▸ Problem to solve: Where a line below holds the string "yellow", that line goes into the answer.

Object change listings:
########
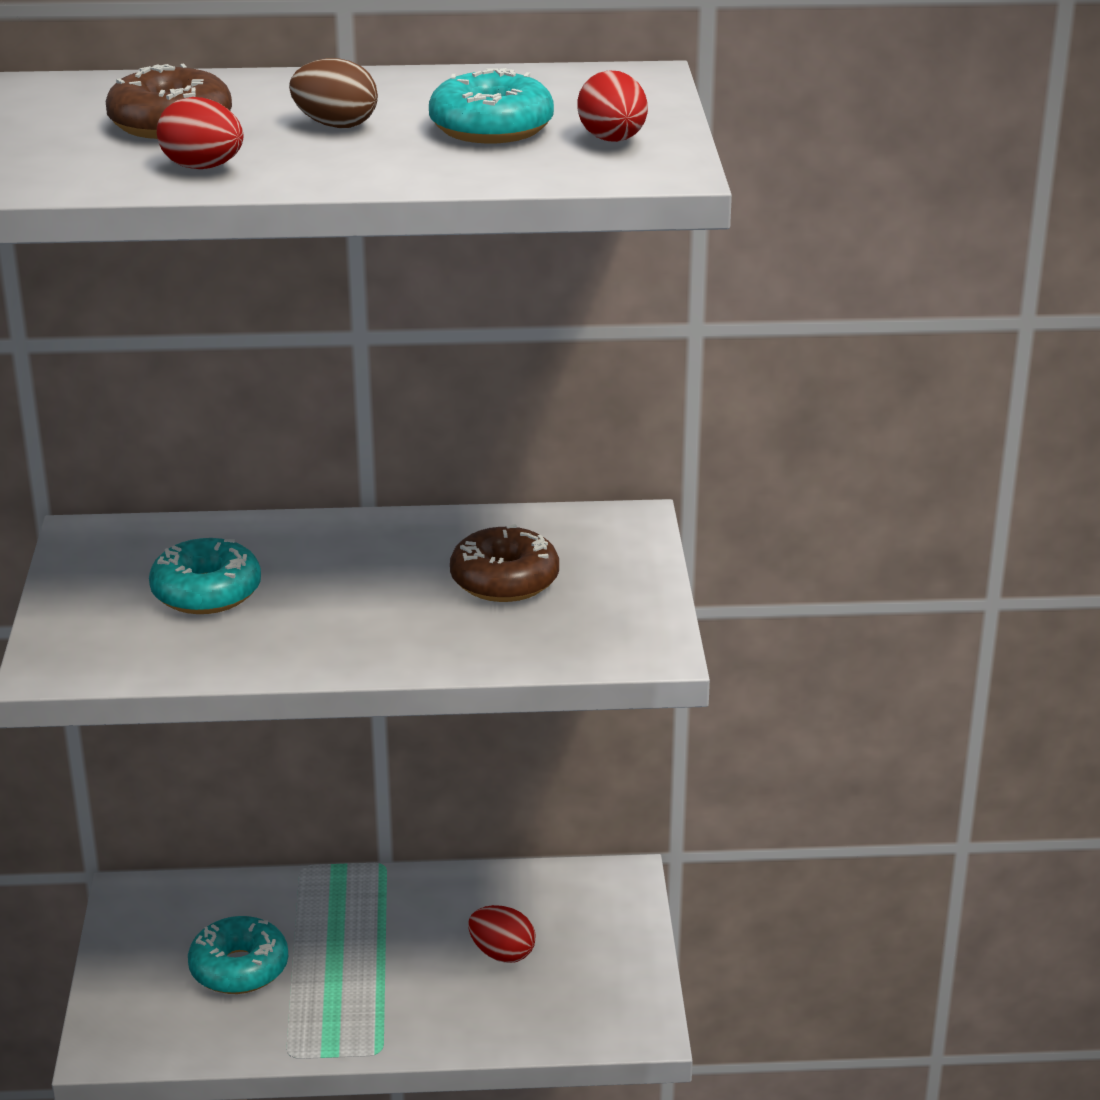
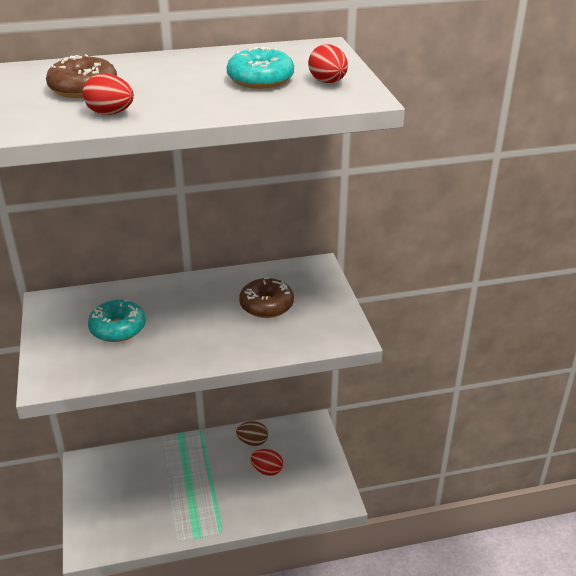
camera: 10 degrees left, 5 degrees up
(239, 968) = (144, 495): turquoise donut -> none
(335, 125) = (175, 83): brown egg -> brown egg (252, 442)

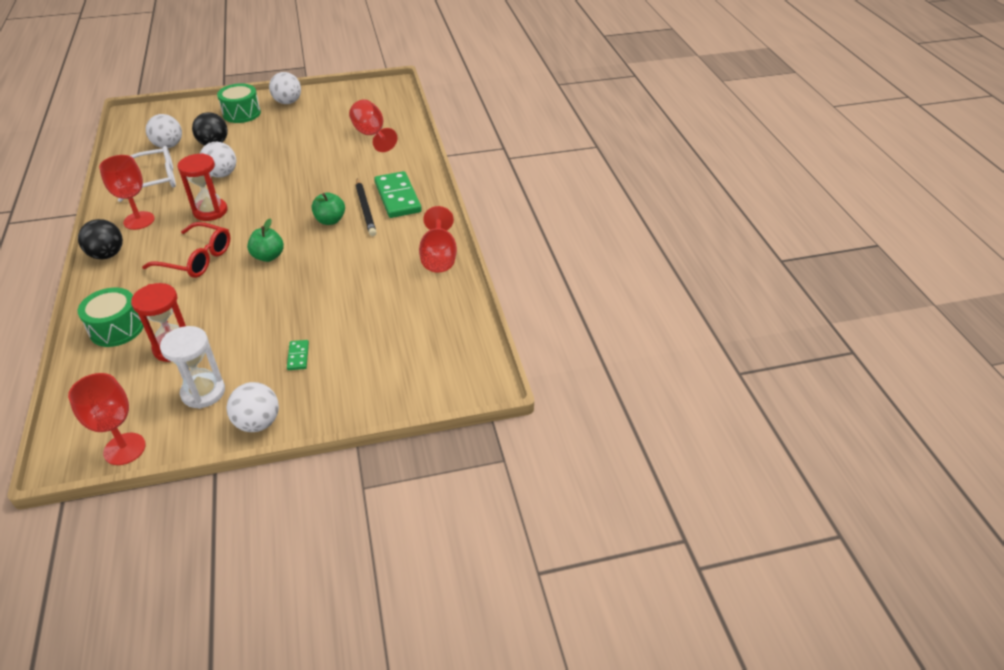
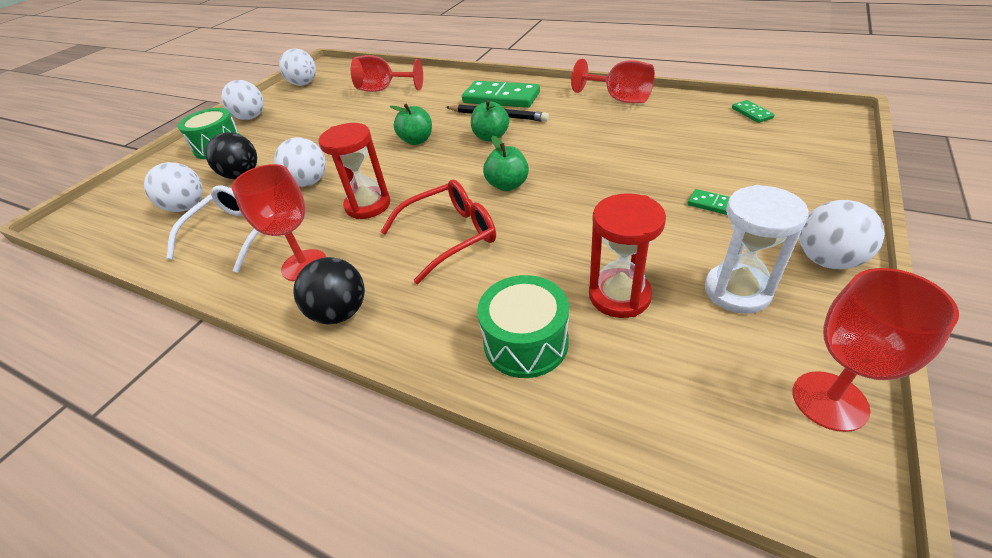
camera: 45 degrees left, 0 degrees up
(303, 190) = (417, 140): none -> green apple
(355, 94) = (304, 84): none -> white ball
(461, 337) = (752, 113): none -> green domino

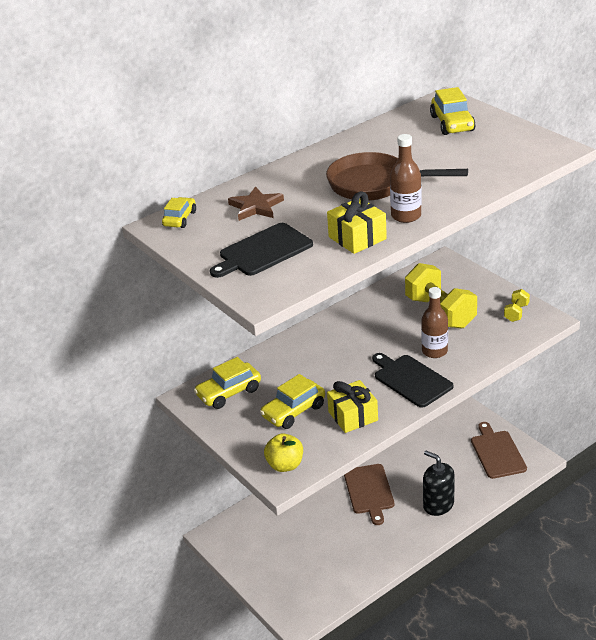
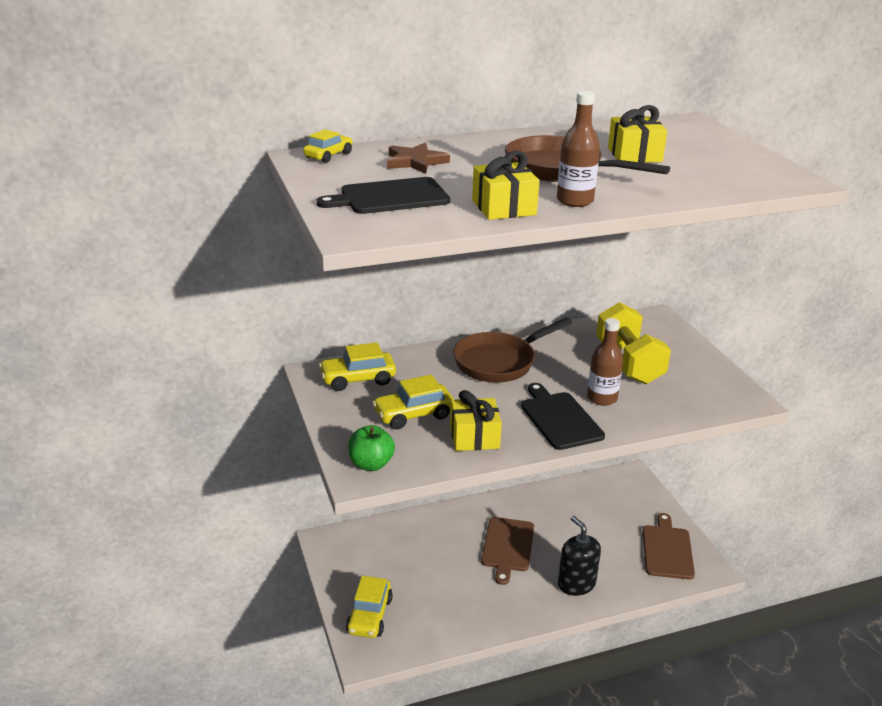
camera: 15 degrees right, 5 degrees down
(285, 465) = (371, 464): yellow apple -> green apple
(337, 342) = (499, 362): none -> brown pan
(422, 152) = (634, 155): none -> yellow gift
(452, 124) = (685, 139): yellow car -> yellow car (369, 616)
(516, 313) = (716, 385): yellow dumbbell -> none

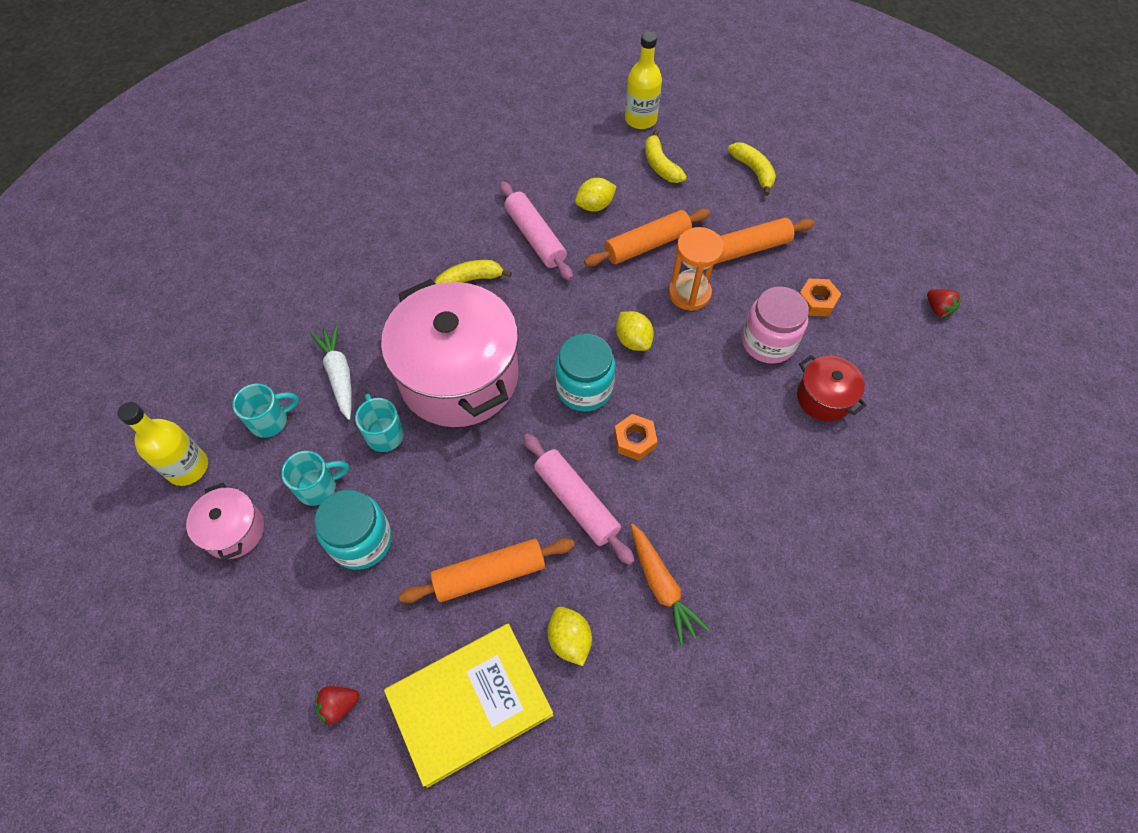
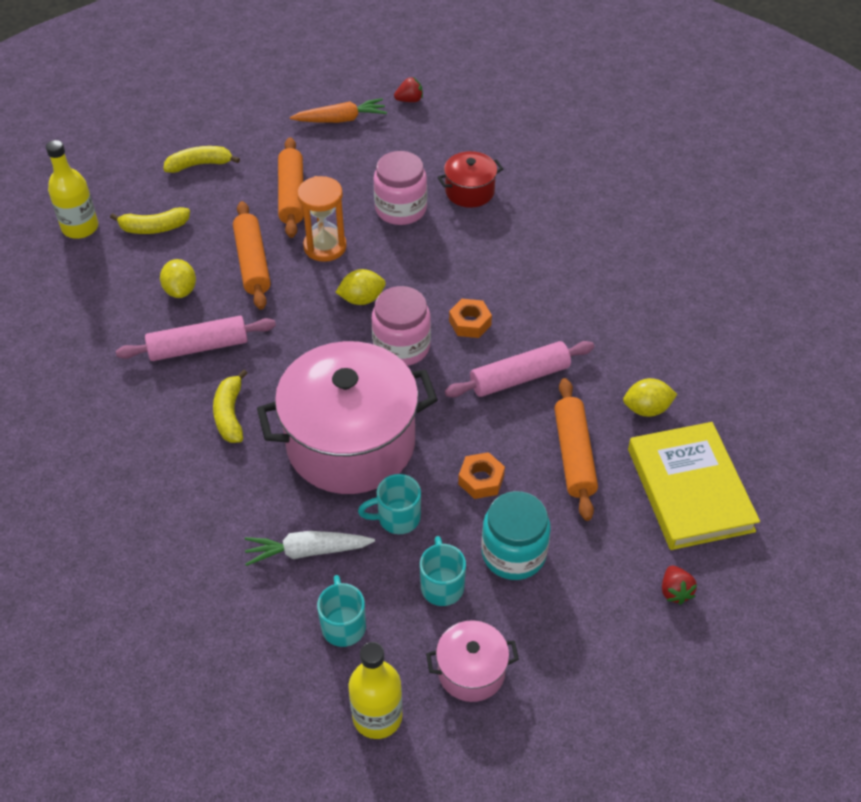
camera: 75 degrees left, 10 degrees down
(584, 388) = (401, 346): turquoise jar -> pink jar
(662, 586) = (613, 337): orange carrot -> orange carrot (341, 119)
(816, 301) = (371, 167): orange nut -> orange nut (481, 480)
########
▸ Task solution:
(285, 465) = (371, 464): yellow apple -> green apple
(422, 152) = (634, 155): none -> yellow gift
(452, 124) = (685, 139): yellow car -> yellow car (369, 616)
(516, 313) = (716, 385): yellow dumbbell -> none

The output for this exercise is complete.